-- RECORDS FOR THIS EXERCISE follows --
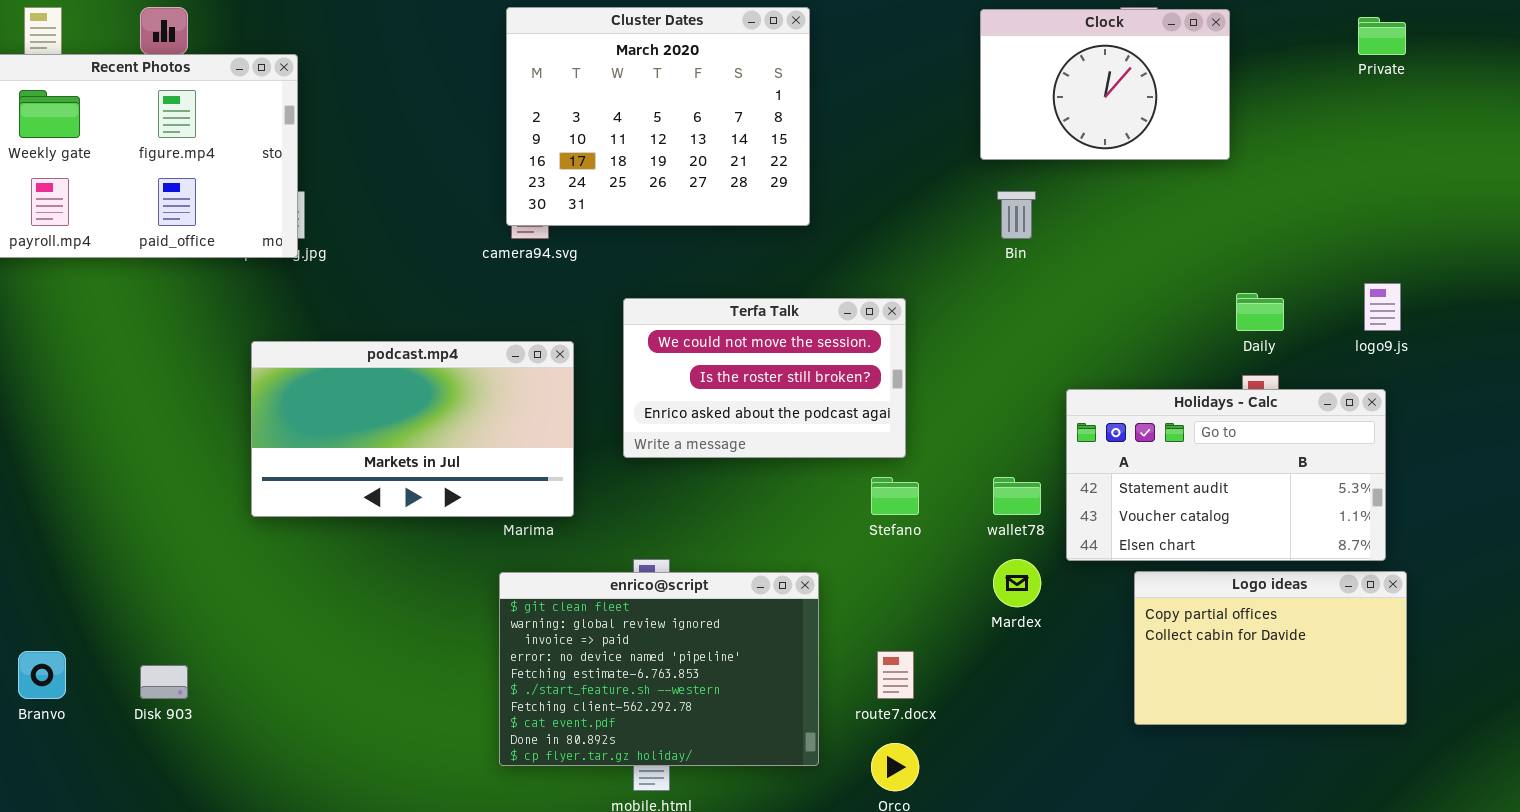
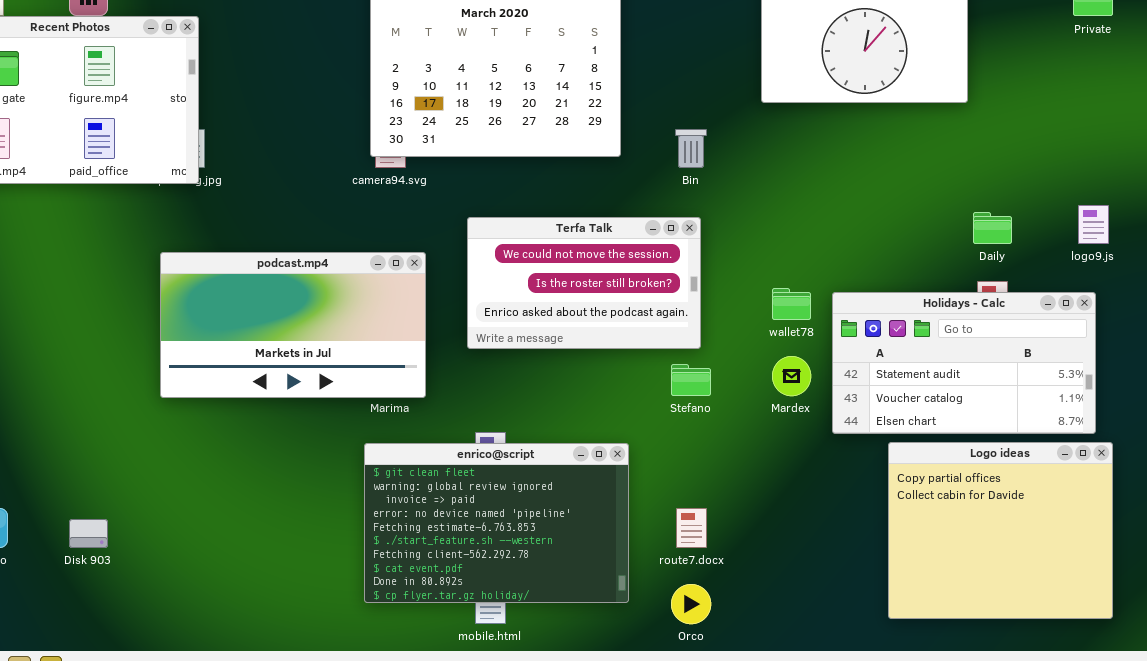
Bin: [997,191,1036,239] -> [675,129,707,168], moved
wallet78: [993,477,1041,515] -> [772,288,811,320], moved
Mardex: [993,559,1041,607] -> [772,356,811,396], moved
Logo ideas: [1134,571,1407,725] -> [888,442,1113,619], resized

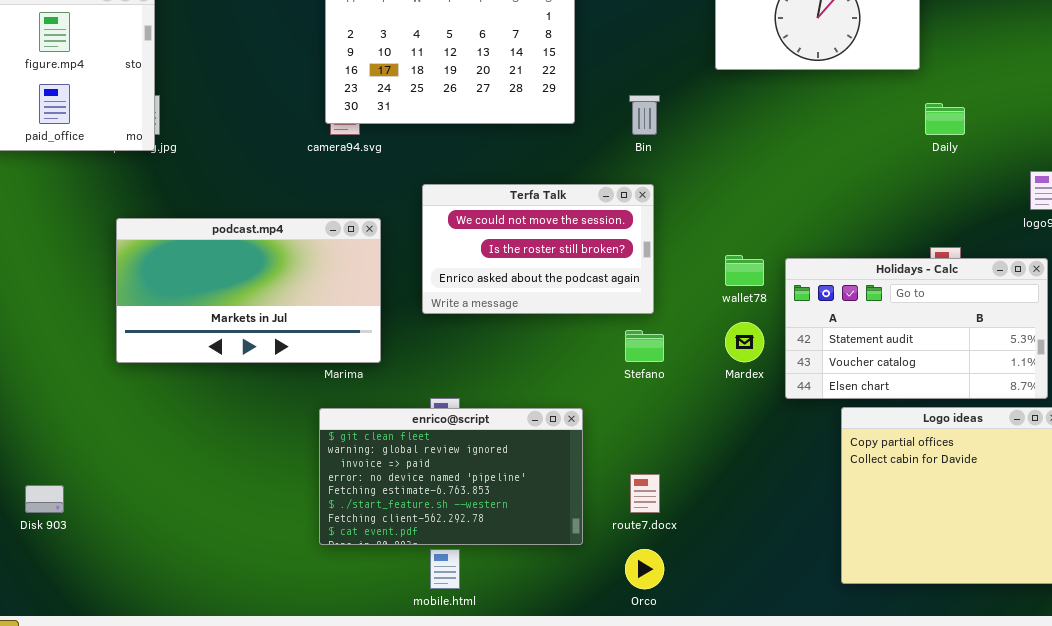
Daily: [973,212,1012,244] -> [925,103,965,135], moved
enrico@script: [364,443,629,603] -> [319,408,583,545], resized

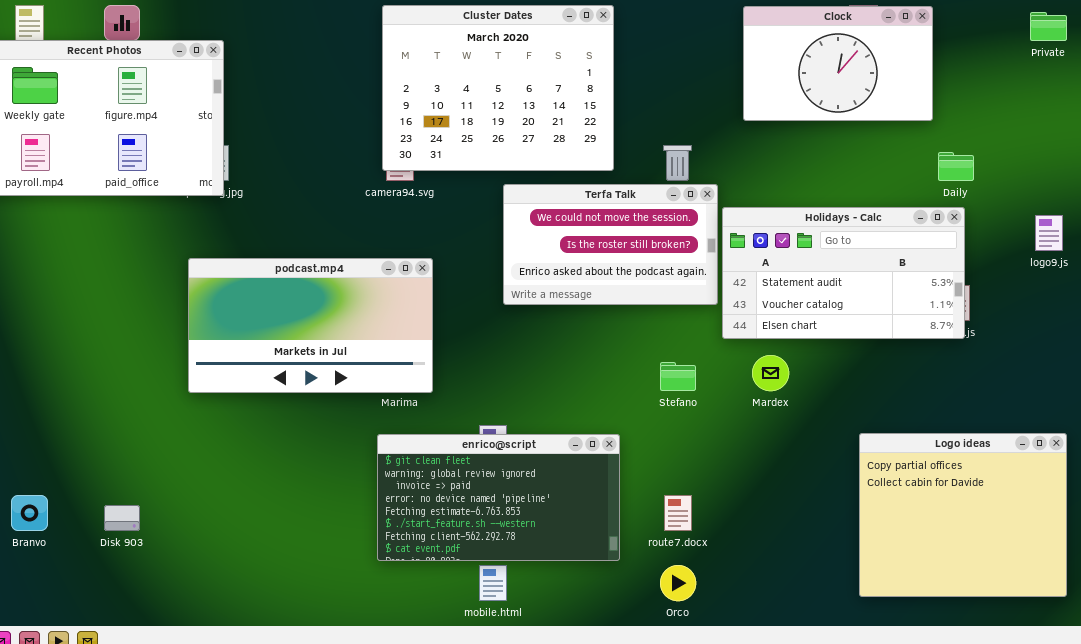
Terfa Talk: [422,184,654,314] -> [503,184,718,305], moved
Holidays - Calc: [785,258,1048,399] -> [722,207,965,339], moved

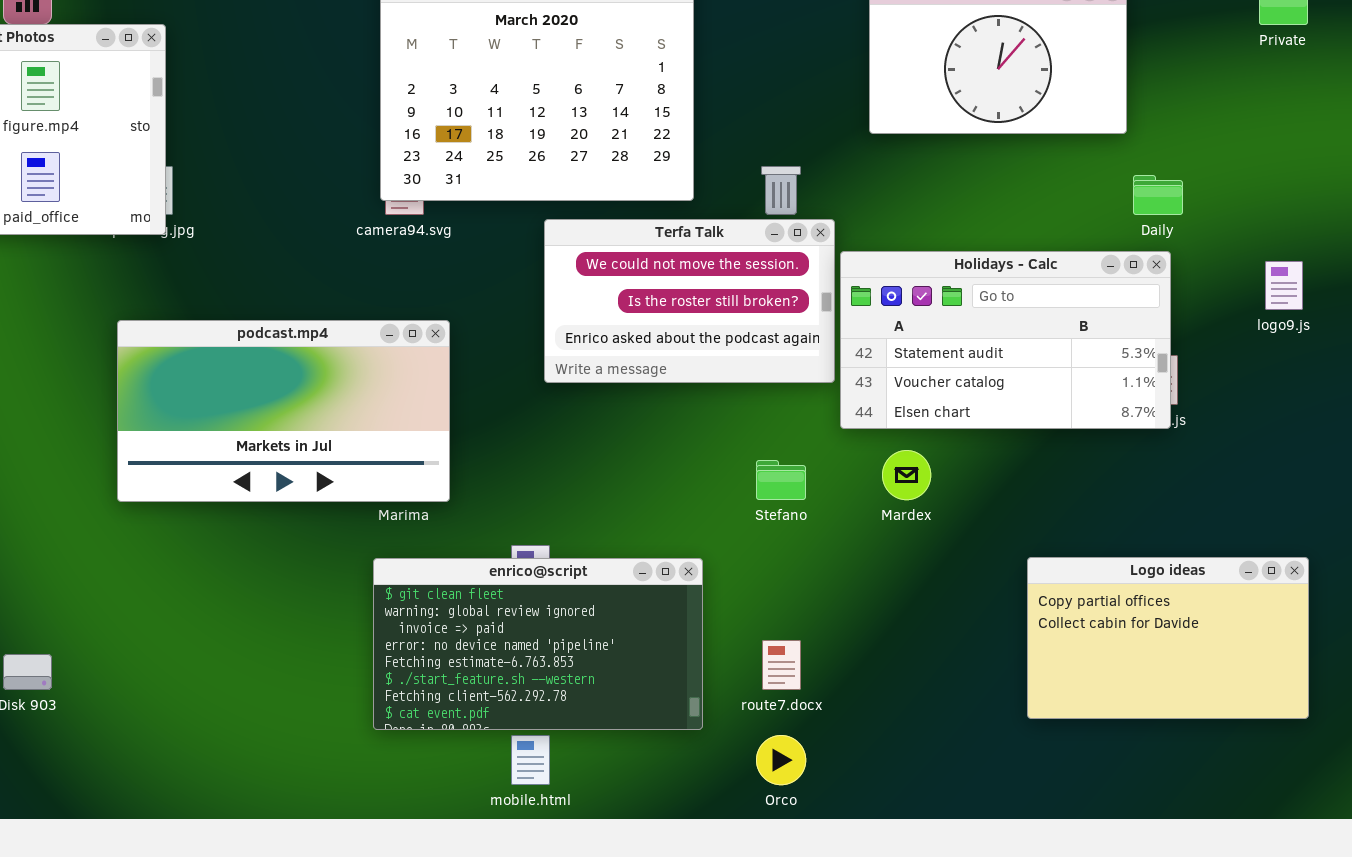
Logo ideas: [859,433,1067,597] -> [1027,557,1309,719], resized

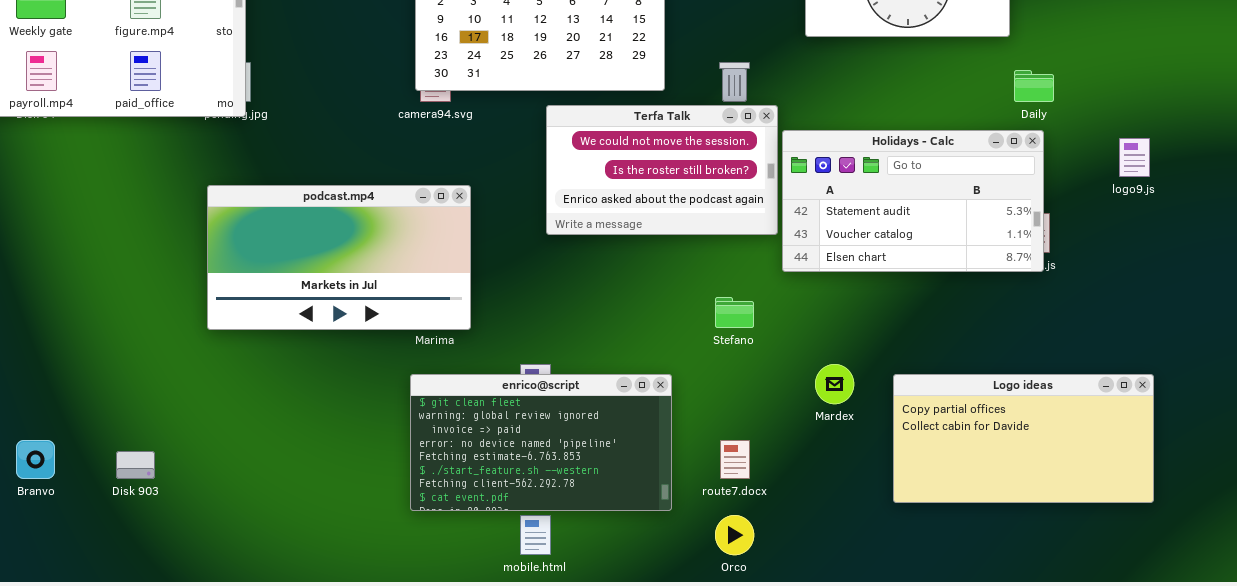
Mardex: [882,450,931,500] -> [815,364,854,404], moved
Logo ideas: [1027,557,1309,719] -> [893,374,1154,503], resized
-- RECORDS FOR THIS EXERCISE concluded --
In the material above, one part opens with the line containing "wallet78: [993,477,1041,515] ->" and closes with the line containing "Mardex: [882,450,931,500] ->". Write out that part exactly and skip its pictures.

> OUTPUT BELOW
wallet78: [993,477,1041,515] -> [772,288,811,320], moved
Mardex: [993,559,1041,607] -> [772,356,811,396], moved
Logo ideas: [1134,571,1407,725] -> [888,442,1113,619], resized

Daily: [973,212,1012,244] -> [925,103,965,135], moved
enrico@script: [364,443,629,603] -> [319,408,583,545], resized

Terfa Talk: [422,184,654,314] -> [503,184,718,305], moved
Holidays - Calc: [785,258,1048,399] -> [722,207,965,339], moved

Logo ideas: [859,433,1067,597] -> [1027,557,1309,719], resized

Mardex: [882,450,931,500] -> [815,364,854,404], moved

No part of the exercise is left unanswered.